- **Persyaratan**:
Sebutkan jumlah baris dalam data di bawah yang memuat kata "kern". Jawab dengan angkanya saja.

_ _ _ _ _

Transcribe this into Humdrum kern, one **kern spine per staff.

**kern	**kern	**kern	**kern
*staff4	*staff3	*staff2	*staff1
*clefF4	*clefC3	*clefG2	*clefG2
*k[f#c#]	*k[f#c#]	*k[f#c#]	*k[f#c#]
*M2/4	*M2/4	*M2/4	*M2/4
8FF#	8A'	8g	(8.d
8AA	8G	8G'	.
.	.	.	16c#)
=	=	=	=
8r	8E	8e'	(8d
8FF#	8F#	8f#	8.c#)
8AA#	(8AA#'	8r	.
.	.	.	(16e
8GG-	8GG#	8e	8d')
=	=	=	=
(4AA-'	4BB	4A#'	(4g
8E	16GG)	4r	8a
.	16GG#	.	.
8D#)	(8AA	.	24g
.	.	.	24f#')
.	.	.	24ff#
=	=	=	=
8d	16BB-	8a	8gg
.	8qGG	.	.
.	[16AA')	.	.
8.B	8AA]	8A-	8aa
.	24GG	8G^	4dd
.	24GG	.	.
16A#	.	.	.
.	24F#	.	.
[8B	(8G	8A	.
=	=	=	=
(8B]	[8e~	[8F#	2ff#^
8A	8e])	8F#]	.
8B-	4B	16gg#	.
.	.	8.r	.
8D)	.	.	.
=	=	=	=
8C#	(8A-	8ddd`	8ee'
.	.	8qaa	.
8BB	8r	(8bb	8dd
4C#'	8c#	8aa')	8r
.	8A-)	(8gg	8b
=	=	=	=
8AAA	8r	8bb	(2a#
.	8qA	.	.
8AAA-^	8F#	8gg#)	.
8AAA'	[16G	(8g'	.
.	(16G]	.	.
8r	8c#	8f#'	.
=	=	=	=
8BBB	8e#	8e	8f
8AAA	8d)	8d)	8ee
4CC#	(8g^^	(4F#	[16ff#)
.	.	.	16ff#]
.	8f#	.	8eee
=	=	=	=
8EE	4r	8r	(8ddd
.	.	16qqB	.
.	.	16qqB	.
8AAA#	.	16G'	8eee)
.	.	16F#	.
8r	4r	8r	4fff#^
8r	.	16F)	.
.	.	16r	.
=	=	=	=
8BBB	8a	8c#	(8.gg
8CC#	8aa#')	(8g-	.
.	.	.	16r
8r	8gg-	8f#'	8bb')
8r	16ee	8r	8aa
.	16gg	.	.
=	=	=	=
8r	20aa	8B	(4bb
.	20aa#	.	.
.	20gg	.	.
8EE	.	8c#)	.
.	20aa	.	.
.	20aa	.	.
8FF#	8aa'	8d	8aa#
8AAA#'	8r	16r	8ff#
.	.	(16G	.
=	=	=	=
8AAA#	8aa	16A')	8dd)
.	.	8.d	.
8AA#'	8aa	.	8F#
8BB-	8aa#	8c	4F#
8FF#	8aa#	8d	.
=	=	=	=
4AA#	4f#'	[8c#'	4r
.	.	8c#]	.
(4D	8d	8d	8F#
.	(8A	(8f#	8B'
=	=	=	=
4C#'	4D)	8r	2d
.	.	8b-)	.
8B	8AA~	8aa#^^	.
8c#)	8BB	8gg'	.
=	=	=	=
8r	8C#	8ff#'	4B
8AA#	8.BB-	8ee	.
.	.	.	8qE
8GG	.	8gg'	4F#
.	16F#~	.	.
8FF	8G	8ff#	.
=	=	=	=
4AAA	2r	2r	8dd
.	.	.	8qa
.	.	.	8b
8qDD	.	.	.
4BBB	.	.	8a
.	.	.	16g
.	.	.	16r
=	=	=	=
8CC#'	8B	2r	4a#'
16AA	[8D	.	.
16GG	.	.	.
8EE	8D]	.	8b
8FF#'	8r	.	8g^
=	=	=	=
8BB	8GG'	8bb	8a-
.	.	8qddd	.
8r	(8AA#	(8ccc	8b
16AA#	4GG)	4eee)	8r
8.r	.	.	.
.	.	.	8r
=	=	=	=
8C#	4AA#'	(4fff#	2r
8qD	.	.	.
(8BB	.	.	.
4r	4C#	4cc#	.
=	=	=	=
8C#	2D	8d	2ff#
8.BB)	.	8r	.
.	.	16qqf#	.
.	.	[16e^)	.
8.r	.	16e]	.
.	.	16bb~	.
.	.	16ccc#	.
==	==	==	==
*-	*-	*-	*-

_ _ _ _ _

- **Hasil tugas ini**:
2